Stored items from a collection:

----------

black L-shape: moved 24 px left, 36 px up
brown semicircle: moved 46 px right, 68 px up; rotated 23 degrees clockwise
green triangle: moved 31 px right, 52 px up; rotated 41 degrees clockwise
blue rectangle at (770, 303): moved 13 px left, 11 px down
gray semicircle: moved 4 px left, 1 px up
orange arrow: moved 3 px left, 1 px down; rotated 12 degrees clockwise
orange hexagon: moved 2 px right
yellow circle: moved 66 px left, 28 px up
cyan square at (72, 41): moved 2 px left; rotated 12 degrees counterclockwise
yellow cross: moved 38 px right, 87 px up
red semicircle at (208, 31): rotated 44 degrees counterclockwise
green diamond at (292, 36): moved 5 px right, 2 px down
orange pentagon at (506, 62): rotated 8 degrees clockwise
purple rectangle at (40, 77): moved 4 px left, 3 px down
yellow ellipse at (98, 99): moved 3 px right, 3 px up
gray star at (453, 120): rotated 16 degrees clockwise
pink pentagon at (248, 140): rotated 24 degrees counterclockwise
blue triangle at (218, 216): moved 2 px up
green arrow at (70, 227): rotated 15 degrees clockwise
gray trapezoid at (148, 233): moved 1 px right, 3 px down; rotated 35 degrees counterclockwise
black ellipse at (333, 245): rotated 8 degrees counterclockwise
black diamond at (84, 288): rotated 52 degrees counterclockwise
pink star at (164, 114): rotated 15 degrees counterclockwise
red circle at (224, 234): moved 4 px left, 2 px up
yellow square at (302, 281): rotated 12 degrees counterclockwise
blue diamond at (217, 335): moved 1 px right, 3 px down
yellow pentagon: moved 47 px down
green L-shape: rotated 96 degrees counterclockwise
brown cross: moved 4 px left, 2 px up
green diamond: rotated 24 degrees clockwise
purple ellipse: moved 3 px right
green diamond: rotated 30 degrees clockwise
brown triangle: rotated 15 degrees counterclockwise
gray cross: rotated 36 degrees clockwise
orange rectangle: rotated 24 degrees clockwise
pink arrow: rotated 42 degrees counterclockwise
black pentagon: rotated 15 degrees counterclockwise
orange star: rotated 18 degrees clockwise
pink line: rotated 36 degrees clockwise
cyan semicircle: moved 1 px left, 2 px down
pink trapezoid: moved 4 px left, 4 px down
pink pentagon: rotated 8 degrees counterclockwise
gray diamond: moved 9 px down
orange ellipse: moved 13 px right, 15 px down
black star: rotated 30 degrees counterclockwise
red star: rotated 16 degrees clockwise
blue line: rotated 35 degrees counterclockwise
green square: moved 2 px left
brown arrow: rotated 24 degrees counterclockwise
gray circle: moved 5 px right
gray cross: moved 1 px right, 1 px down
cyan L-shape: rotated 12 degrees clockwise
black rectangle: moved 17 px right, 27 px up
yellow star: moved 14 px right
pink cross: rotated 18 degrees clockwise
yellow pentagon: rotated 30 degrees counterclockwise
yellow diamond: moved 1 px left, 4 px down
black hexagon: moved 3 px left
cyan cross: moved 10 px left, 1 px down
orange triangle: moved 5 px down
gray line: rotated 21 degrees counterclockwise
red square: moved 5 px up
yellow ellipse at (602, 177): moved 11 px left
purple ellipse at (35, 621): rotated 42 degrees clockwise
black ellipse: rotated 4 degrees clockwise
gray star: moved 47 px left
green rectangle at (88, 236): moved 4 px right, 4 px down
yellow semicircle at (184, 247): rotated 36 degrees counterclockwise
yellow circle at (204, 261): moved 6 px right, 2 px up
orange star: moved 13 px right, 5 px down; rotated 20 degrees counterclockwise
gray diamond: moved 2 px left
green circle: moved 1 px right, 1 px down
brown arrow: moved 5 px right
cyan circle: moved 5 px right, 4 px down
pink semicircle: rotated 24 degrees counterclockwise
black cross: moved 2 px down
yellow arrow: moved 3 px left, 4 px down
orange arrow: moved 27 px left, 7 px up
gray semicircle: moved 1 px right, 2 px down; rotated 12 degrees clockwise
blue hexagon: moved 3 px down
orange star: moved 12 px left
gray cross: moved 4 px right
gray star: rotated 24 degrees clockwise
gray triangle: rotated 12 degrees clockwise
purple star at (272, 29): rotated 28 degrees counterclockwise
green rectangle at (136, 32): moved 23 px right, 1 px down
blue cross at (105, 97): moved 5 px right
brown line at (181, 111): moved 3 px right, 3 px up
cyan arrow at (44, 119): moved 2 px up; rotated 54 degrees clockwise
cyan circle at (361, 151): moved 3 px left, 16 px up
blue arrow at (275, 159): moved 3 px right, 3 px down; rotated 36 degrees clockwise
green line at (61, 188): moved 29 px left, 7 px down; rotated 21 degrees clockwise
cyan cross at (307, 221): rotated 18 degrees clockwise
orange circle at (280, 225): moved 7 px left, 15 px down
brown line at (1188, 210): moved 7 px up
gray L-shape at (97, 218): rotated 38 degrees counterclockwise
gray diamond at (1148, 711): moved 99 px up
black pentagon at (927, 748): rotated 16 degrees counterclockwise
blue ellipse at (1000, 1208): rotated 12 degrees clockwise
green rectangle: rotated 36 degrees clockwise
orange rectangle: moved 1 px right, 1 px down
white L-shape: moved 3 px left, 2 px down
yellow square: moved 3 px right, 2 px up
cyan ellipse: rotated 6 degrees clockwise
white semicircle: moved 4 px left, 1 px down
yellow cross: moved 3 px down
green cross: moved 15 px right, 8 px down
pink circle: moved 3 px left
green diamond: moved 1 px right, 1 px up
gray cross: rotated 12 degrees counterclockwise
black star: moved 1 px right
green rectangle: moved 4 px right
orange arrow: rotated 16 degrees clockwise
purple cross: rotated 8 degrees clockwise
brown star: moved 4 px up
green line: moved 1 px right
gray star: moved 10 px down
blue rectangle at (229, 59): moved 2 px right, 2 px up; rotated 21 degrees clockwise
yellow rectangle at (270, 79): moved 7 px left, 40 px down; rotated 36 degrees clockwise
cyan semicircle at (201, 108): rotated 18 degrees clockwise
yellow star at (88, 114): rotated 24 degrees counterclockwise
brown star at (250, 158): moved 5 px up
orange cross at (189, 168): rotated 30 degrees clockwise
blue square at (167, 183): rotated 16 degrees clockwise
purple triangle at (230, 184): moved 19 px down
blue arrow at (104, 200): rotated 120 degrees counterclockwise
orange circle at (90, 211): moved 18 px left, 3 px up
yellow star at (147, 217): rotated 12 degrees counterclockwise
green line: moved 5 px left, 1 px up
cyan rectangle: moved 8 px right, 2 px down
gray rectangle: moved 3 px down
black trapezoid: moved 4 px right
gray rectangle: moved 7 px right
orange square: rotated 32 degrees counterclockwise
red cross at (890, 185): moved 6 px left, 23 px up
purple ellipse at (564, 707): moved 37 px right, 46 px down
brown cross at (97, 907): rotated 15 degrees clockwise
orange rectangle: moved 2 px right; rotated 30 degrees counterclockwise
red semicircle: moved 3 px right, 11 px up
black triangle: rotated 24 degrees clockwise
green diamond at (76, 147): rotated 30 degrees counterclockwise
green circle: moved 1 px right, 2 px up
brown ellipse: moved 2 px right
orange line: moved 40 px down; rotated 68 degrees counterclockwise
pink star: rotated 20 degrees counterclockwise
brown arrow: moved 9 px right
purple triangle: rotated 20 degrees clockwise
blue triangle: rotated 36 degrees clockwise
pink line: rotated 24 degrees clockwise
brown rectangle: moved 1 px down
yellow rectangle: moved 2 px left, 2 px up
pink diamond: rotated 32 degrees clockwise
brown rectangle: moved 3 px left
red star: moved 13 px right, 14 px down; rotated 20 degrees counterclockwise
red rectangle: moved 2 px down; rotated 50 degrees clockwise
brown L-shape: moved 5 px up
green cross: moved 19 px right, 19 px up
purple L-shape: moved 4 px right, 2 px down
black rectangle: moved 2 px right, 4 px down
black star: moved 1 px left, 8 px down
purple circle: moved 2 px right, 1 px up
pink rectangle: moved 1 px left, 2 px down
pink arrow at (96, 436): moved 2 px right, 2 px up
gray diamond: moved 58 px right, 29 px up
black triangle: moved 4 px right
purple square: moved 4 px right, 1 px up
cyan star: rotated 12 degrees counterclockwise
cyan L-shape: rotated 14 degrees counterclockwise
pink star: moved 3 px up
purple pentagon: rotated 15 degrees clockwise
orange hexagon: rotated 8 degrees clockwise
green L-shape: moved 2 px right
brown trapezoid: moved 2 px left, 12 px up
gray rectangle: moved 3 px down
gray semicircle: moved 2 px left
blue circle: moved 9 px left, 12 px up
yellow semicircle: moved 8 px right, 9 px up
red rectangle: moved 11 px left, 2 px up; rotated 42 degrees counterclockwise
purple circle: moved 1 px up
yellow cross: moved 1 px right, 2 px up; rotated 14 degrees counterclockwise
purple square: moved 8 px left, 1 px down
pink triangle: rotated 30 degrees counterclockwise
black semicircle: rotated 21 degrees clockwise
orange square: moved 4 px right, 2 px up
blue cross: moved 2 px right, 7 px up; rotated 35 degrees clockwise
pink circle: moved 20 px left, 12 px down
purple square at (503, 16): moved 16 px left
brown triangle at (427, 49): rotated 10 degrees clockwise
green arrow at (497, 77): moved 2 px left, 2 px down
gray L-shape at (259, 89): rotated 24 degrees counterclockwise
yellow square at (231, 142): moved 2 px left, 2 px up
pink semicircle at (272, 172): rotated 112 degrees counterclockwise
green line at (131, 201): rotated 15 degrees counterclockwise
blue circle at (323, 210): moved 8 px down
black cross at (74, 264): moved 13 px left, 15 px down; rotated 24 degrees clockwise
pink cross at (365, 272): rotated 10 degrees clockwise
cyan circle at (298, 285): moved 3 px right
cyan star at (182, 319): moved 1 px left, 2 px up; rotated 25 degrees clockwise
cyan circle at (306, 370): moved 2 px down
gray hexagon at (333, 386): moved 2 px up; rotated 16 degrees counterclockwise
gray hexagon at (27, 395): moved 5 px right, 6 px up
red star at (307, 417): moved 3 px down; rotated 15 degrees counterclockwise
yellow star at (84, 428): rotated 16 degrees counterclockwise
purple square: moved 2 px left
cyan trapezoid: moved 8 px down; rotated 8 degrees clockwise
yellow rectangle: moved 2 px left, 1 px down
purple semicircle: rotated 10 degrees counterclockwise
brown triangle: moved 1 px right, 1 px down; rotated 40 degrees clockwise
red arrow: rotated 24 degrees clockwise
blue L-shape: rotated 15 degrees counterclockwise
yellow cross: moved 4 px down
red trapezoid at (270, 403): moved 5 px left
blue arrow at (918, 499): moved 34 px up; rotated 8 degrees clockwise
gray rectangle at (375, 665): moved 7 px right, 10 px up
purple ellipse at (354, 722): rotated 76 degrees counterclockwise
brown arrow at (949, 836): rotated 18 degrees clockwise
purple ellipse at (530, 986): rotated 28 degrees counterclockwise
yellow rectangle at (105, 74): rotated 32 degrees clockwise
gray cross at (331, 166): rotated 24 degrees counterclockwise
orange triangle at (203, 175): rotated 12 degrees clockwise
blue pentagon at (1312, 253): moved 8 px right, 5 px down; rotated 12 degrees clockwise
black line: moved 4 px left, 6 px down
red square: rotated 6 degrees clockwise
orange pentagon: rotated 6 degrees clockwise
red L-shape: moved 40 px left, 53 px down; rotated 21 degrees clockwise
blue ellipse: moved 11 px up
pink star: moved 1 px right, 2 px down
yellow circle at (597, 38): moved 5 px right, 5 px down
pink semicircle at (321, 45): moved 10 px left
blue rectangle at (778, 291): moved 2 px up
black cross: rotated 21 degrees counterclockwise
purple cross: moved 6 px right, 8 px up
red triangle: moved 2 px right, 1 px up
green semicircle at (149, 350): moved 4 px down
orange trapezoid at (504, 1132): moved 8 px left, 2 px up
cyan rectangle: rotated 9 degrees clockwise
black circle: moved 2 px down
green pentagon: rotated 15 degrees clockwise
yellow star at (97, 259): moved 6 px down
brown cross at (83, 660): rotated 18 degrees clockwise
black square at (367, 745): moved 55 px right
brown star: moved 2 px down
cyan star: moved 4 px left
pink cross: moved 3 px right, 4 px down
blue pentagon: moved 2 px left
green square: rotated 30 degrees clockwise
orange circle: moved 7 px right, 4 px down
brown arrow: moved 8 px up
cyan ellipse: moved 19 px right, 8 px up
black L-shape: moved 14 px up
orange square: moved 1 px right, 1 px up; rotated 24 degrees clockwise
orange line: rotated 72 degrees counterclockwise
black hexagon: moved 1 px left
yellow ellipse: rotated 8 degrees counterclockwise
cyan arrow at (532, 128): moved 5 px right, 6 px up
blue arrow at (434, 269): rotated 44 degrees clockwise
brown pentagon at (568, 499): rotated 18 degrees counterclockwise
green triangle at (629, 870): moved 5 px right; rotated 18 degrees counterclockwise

----------

### WHAT IS BEING ASKED
Rewrite the listing from its first line through the line that has "pink line: rotated 36 degrees clockwise", switching each "px" to "pixels" and leaving everything else unchanged.

### RESPONSE TO THIS EXERCISE
black L-shape: moved 24 pixels left, 36 pixels up
brown semicircle: moved 46 pixels right, 68 pixels up; rotated 23 degrees clockwise
green triangle: moved 31 pixels right, 52 pixels up; rotated 41 degrees clockwise
blue rectangle at (770, 303): moved 13 pixels left, 11 pixels down
gray semicircle: moved 4 pixels left, 1 pixels up
orange arrow: moved 3 pixels left, 1 pixels down; rotated 12 degrees clockwise
orange hexagon: moved 2 pixels right
yellow circle: moved 66 pixels left, 28 pixels up
cyan square at (72, 41): moved 2 pixels left; rotated 12 degrees counterclockwise
yellow cross: moved 38 pixels right, 87 pixels up
red semicircle at (208, 31): rotated 44 degrees counterclockwise
green diamond at (292, 36): moved 5 pixels right, 2 pixels down
orange pentagon at (506, 62): rotated 8 degrees clockwise
purple rectangle at (40, 77): moved 4 pixels left, 3 pixels down
yellow ellipse at (98, 99): moved 3 pixels right, 3 pixels up
gray star at (453, 120): rotated 16 degrees clockwise
pink pentagon at (248, 140): rotated 24 degrees counterclockwise
blue triangle at (218, 216): moved 2 pixels up
green arrow at (70, 227): rotated 15 degrees clockwise
gray trapezoid at (148, 233): moved 1 pixels right, 3 pixels down; rotated 35 degrees counterclockwise
black ellipse at (333, 245): rotated 8 degrees counterclockwise
black diamond at (84, 288): rotated 52 degrees counterclockwise
pink star at (164, 114): rotated 15 degrees counterclockwise
red circle at (224, 234): moved 4 pixels left, 2 pixels up
yellow square at (302, 281): rotated 12 degrees counterclockwise
blue diamond at (217, 335): moved 1 pixels right, 3 pixels down
yellow pentagon: moved 47 pixels down
green L-shape: rotated 96 degrees counterclockwise
brown cross: moved 4 pixels left, 2 pixels up
green diamond: rotated 24 degrees clockwise
purple ellipse: moved 3 pixels right
green diamond: rotated 30 degrees clockwise
brown triangle: rotated 15 degrees counterclockwise
gray cross: rotated 36 degrees clockwise
orange rectangle: rotated 24 degrees clockwise
pink arrow: rotated 42 degrees counterclockwise
black pentagon: rotated 15 degrees counterclockwise
orange star: rotated 18 degrees clockwise
pink line: rotated 36 degrees clockwise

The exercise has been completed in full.